• _Stored data_
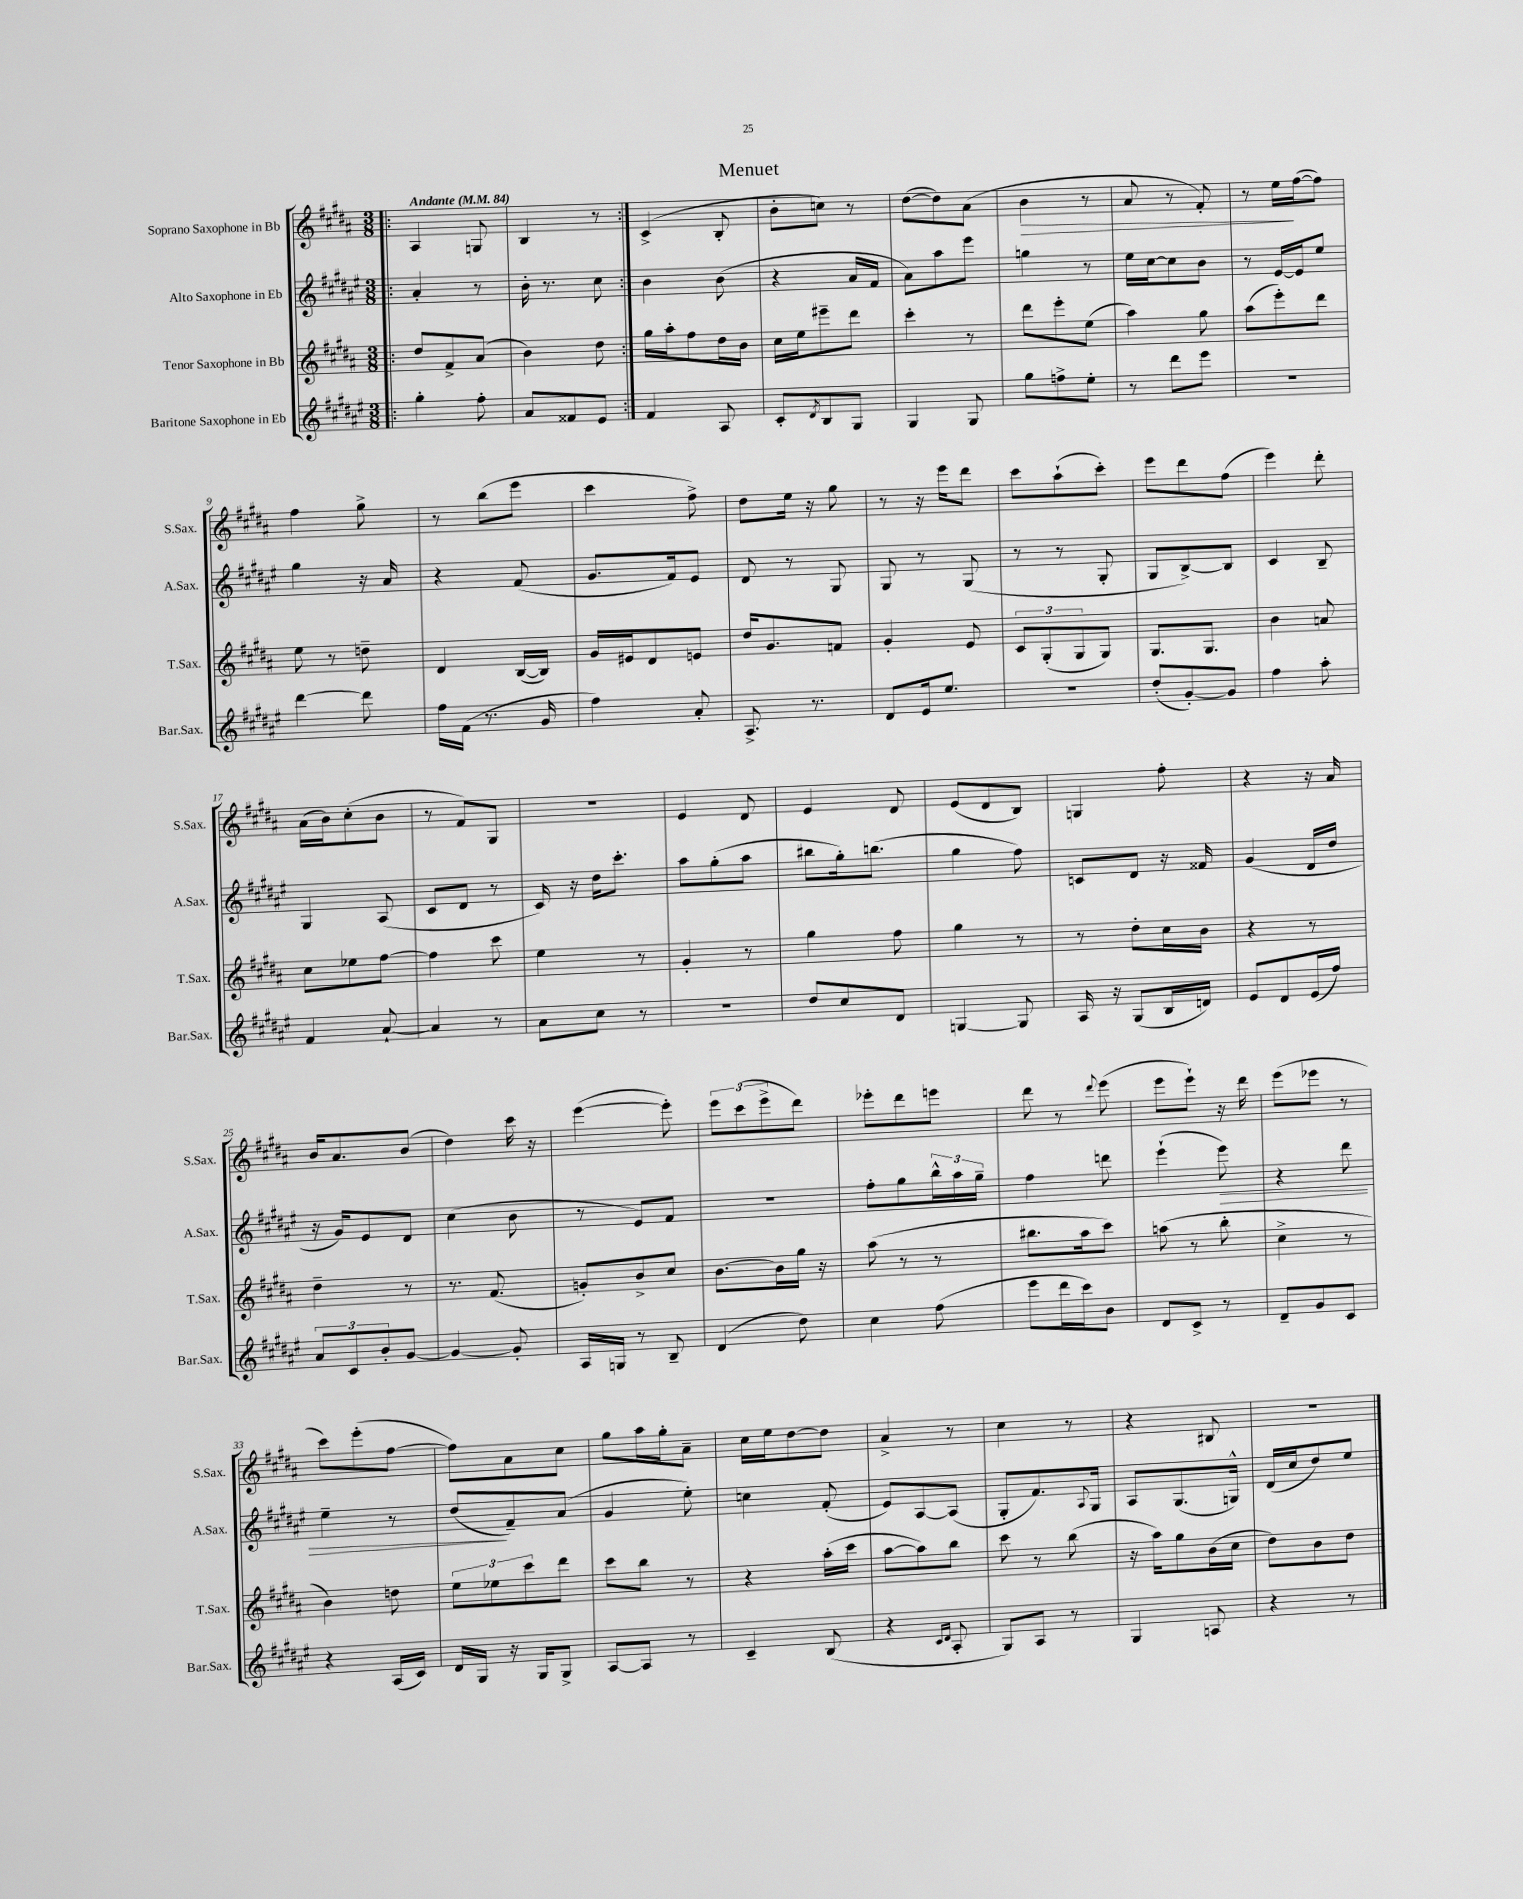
\header { title = "Menuet" }
<<
\new StaffGroup <<
\new Staff = "s0" \with { instrumentName = "Soprano Saxophone in Bb" shortInstrumentName = "S.Sax." } {
    \clef treble \key b \major \numericTimeSignature \time 3/8 \tempo "Andante" 4 = 84
    \repeat volta 2 { \bar ".|:" ais4 g8 |
    b4 r8 | }
    cis'4->( b8-. |
    b'8-. c''8) r8 |
    dis''8~( dis''8) ais'8( |
    b'4\> r8 |
    ais'8 r8 fis'8-.) |
    r8 e''16\! fis''16~( fis''8) |
    fis''4 gis''8-> |
    r8 b''8( e'''8 |
    cis'''4 fis''8->) |
    dis''8 e''16 r16 gis''8 |
    r8 r16 e'''16 dis'''8 |
    cis'''8 ais''8-!( cis'''8-.) |
    e'''8 dis'''8 fis''8( |
    e'''4) dis'''8-. |
    ais'16( b'16) cis''8-.( b'8 |
    r8 fis'8) gis8 |
    R4. |
    e'4 dis'8 |
    e'4 dis'8 |
    e'8( dis'8 b8) |
    g4 fis''8-. |
    r4 r16 ais'16 |
    b'16 ais'8. b'8( |
    dis''4) cis'''16 r16 |
    e'''4~( e'''8-.) |
    \tuplet 3/2 { e'''8 cis'''8( e'''8-> } dis'''8) |
    ees'''8-. dis'''8 e'''8 |
    dis'''8 r8 \appoggiatura { dis'''8 } e'''8( |
    e'''8 e'''8-!) r16 dis'''16 |
    e'''8( ees'''8 r8 |
    cis'''8) e'''8-.( fis''8~ |
    fis''8) ais'8 cis''8 |
    gis''8 ais''16 gis''16-. ais'8-- |
    cis''16 e''16 dis''8~ dis''8 |
    ais'4-> r8 |
    cis''4 r8 |
    r4 bis8 |
    R4. \bar "|." |
}
\new Staff = "s1" \with { instrumentName = "Alto Saxophone in Eb" shortInstrumentName = "A.Sax." } {
    \clef treble \key fis \major \numericTimeSignature \time 3/8
    \repeat volta 2 { \bar ".|:" ais'4-. r8 |
    b'16-. r8. cis''8 | }
    b'4 b'8( |
    r4 ais'16 fis'16 |
    ais'8) ais''8 eis'''8 |
    g''4 r8 |
    eis''16 cis''16~ cis''8 b'8 |
    r8 eis'16~ eis'16 eis''8 |
    gis''4 r16 ais'16 |
    r4 fis'8( |
    gis'8. fis'16) eis'8 |
    dis'8 r8 gis8 |
    gis8 r8 gis8( |
    r8 r8 gis8-. |
    gis8 b8~->) b8 |
    cis'4 b8-- |
    gis4 ais8( |
    cis'8 dis'8 r8 |
    cis'16) r16 dis''16 cis'''8.-. |
    ais''8 gis''8-.( ais''8 |
    bis''8 gis''16-.) b''8.( |
    gis''4 fis''8) |
    c'8 dis'8 r16 fisis'16 |
    gis'4( dis'16 dis''16 |
    r16 gis'16) eis'8 dis'8 |
    cis''4( b'8 |
    r8 eis'8) fis'8 |
    R4. |
    fis''8-. gis''8 \tuplet 3/2 { b''16-^ ais''16 gis''16-- } |
    fis''4 d'''8 |
    eis'''4-!( eis'''8\>) |
    r4 dis'''8 |
    eis''4-- r8 |
    dis''8\!( fis'8--) ais'8( |
    gis'4 eis''8-.) |
    c''4 fis'8-.( |
    eis'8) ais8~ ais8( |
    gis8-. fis'8.) \appoggiatura { ais8 } gis16 |
    ais8 gis8.( g16-^) |
    dis'16( cis''16 dis''8) eis''8 \bar "|." |
}
\new Staff = "s2" \with { instrumentName = "Tenor Saxophone in Bb" shortInstrumentName = "T.Sax." } {
    \clef treble \key b \major \numericTimeSignature \time 3/8
    \repeat volta 2 { \bar ".|:" dis''8 fis'8-> ais'8( |
    b'4) dis''8 | }
    gis''16 ais''16-. fis''8 dis''16 b'16 |
    cis''16 e''16 eis'''8-- dis'''8 |
    cis'''4-. r8 |
    dis'''8 e'''8-. e''8( |
    ais''4) gis''8 |
    ais''8( e'''8-.) dis'''8 |
    e''8 r8 d''8-- |
    dis'4 b16~( b16) |
    gis'16 eis'16 dis'8 e'8 |
    dis''16 gis'8. f'8 |
    gis'4-. e'8 |
    \tuplet 3/2 { cis'8 gis8-.( gis8 } gis8) |
    gis8. gis8. |
    b'4 a'8 |
    cis''8 ees''8 fis''8~ |
    fis''4 cis'''8 |
    e''4 r8 |
    gis'4-. r8 |
    gis''4 fis''8 |
    gis''4 r8 |
    r8 dis''8-. cis''16 b'16 |
    r4 r8 |
    dis''4-- r8 |
    r8. fis'8.( |
    g'8-.) b'8-> cis''8 |
    b'8.~ b'16 gis''16 r16 |
    ais''8( r8 r8 |
    bis''8. ais''16 cis'''8) |
    a''8( r8 b''8-. |
    cis''4-> r8 |
    b'4) d''8 |
    \tuplet 3/2 { e''8 ees''8 cis'''8 } dis'''8 |
    cis'''8 b''8 r8 |
    r4 ais''16-.( cis'''16 |
    ais''8~ ais''8) b''8 |
    cis'''8 r8 b''8( |
    r16 ais''16) gis''8 b'16( cis''16 |
    dis''8) b'8 dis''8 \bar "|." |
}
\new Staff = "s3" \with { instrumentName = "Baritone Saxophone in Eb" shortInstrumentName = "Bar.Sax." } {
    \clef treble \key fis \major \numericTimeSignature \time 3/8
    \repeat volta 2 { \bar ".|:" gis''4-. fis''8-. |
    ais'8 fisis'8 eis'8 | }
    fis'4 ais8 |
    cis'8-. \acciaccatura { dis'8 } b8 gis8 |
    gis4 gis8 |
    gis''8 f''8-> eis''8-. |
    r8 dis'''8 eis'''8 |
    R4. |
    dis'''4~ dis'''8 |
    fis''16 fis'16( r8. gis'16 |
    fis''4) ais'8-. |
    ais8.-> r8. |
    dis'8 eis'16 eis''8. |
    R4. |
    dis''8-.( gis'8~-.) gis'8 |
    fis''4 ais''8-. |
    fis'4 ais'8~-! |
    ais'4 r8 |
    ais'8 cis''8 r8 |
    R4. |
    dis''8 cis''8 dis'8 |
    g4~ g8 |
    ais16 r16 gis8( b16 d'16) |
    eis'8 dis'8 eis'16( fis''16) |
    \tuplet 3/2 { ais'8 cis'8 b'8-. } gis'8~ |
    gis'4~ gis'8-. |
    ais16 g16 r8 b8-- |
    dis'4( dis''8) |
    cis''4 fis''8( |
    eis'''8 dis'''16 cis'''16) b'8 |
    dis'8 cis'8-> r8 |
    dis'8-- gis'8 cis'8 |
    r4 ais16( cis'16) |
    dis'16 gis16 r16 gis16 gis8-> |
    ais8~ ais8 r8 |
    cis'4-- b8( |
    r4 \grace { cis'16 dis'16 } ais8-. |
    gis8) ais8 r8 |
    gis4 a8 |
    r4 r8 \bar "|." |
}
>>
>>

• _Aim_
List every line in the items above that contains the string "with". Case counts.

• _The solution_
\new Staff = "s0" \with { instrumentName = "Soprano Saxophone in Bb" shortInstrumentName = "S.Sax." } {
\new Staff = "s1" \with { instrumentName = "Alto Saxophone in Eb" shortInstrumentName = "A.Sax." } {
\new Staff = "s2" \with { instrumentName = "Tenor Saxophone in Bb" shortInstrumentName = "T.Sax." } {
\new Staff = "s3" \with { instrumentName = "Baritone Saxophone in Eb" shortInstrumentName = "Bar.Sax." } {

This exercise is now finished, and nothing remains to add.